## Task prompt
All of the entries below need repeating exactly, apart from their images.

Spatial reasoning data:

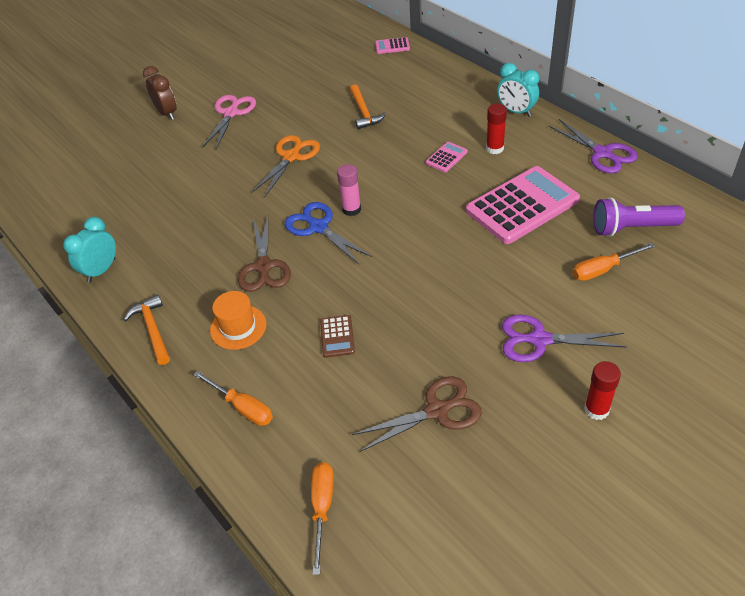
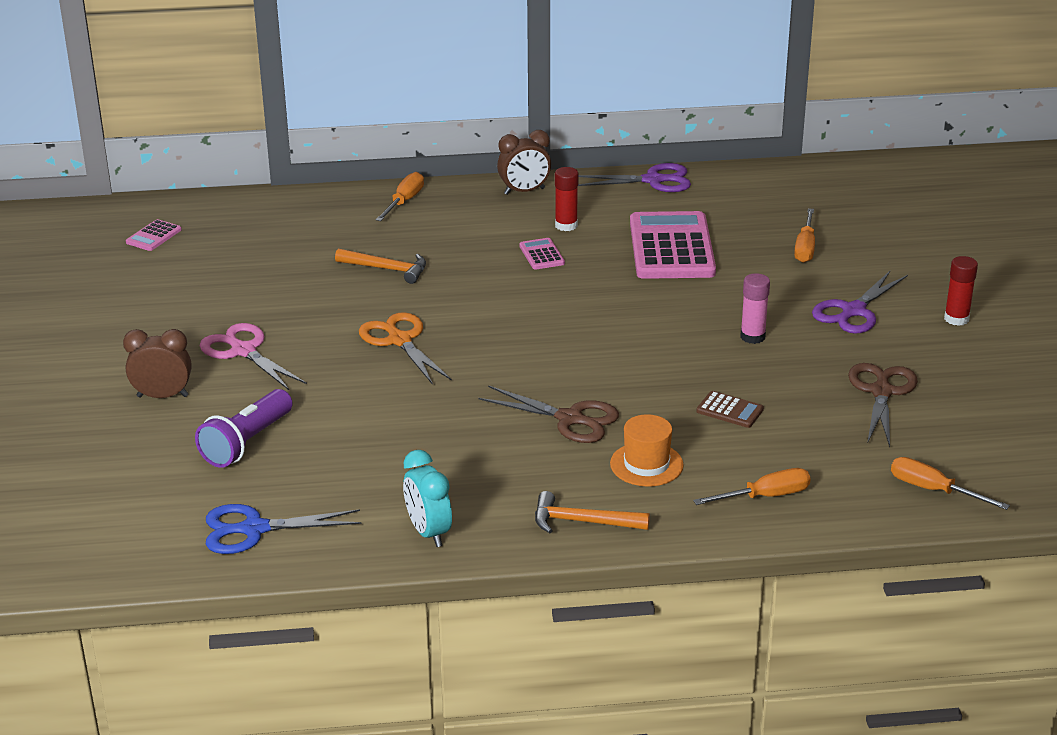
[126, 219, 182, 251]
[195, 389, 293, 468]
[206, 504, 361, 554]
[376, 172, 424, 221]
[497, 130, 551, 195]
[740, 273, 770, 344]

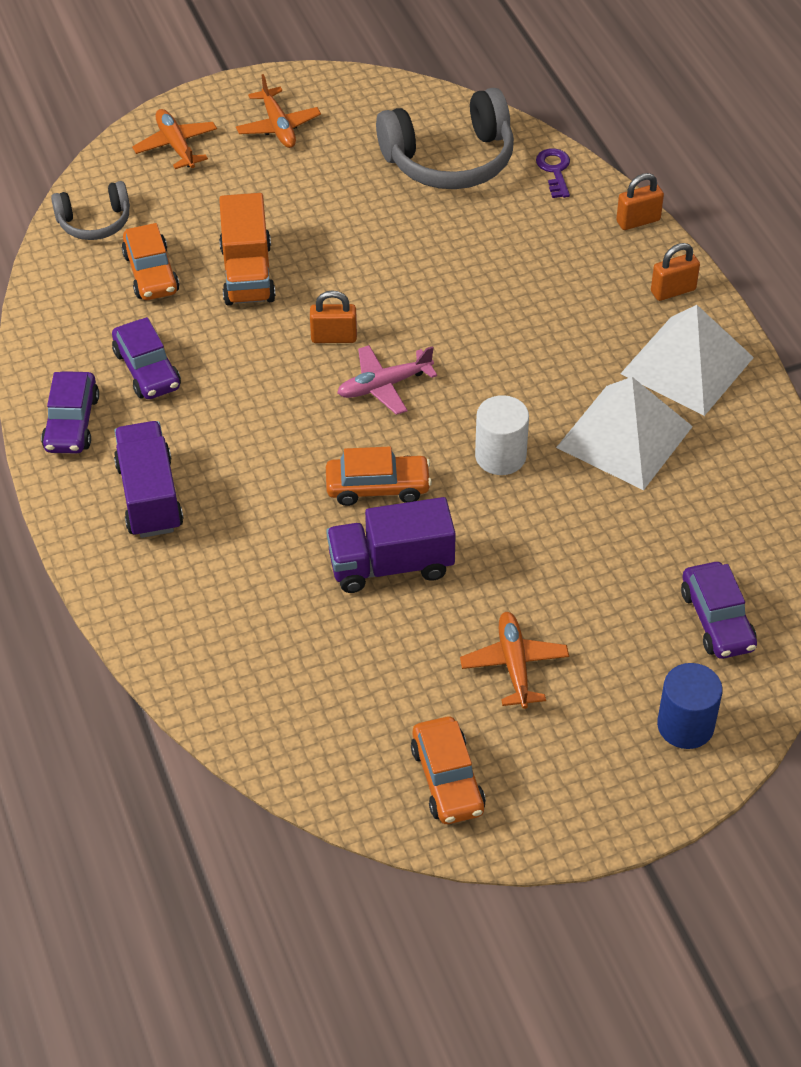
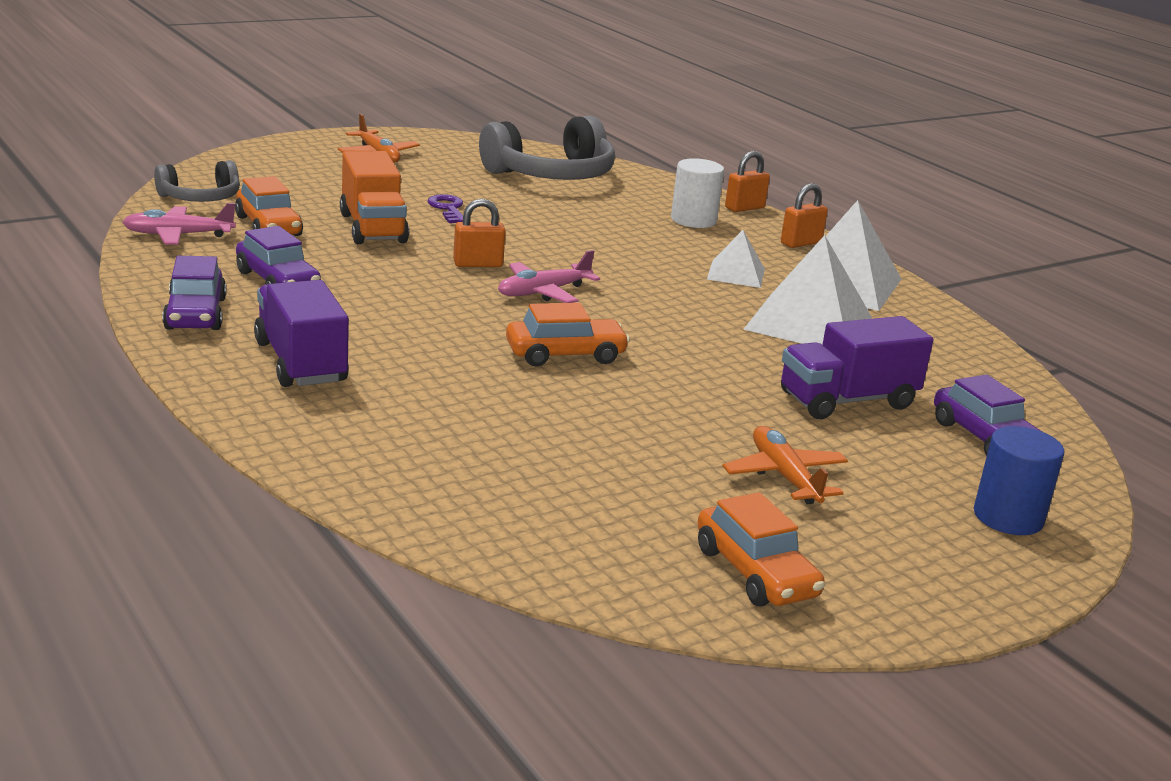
[122, 203, 236, 245]
[428, 194, 463, 223]
[671, 158, 724, 228]
[707, 230, 765, 288]
[781, 316, 933, 419]
[132, 109, 217, 169] (first image)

## Answer to the problem
[126, 219, 182, 251]
[195, 389, 293, 468]
[206, 504, 361, 554]
[376, 172, 424, 221]
[497, 130, 551, 195]
[740, 273, 770, 344]

[122, 203, 236, 245]
[428, 194, 463, 223]
[671, 158, 724, 228]
[707, 230, 765, 288]
[781, 316, 933, 419]
[132, 109, 217, 169] (first image)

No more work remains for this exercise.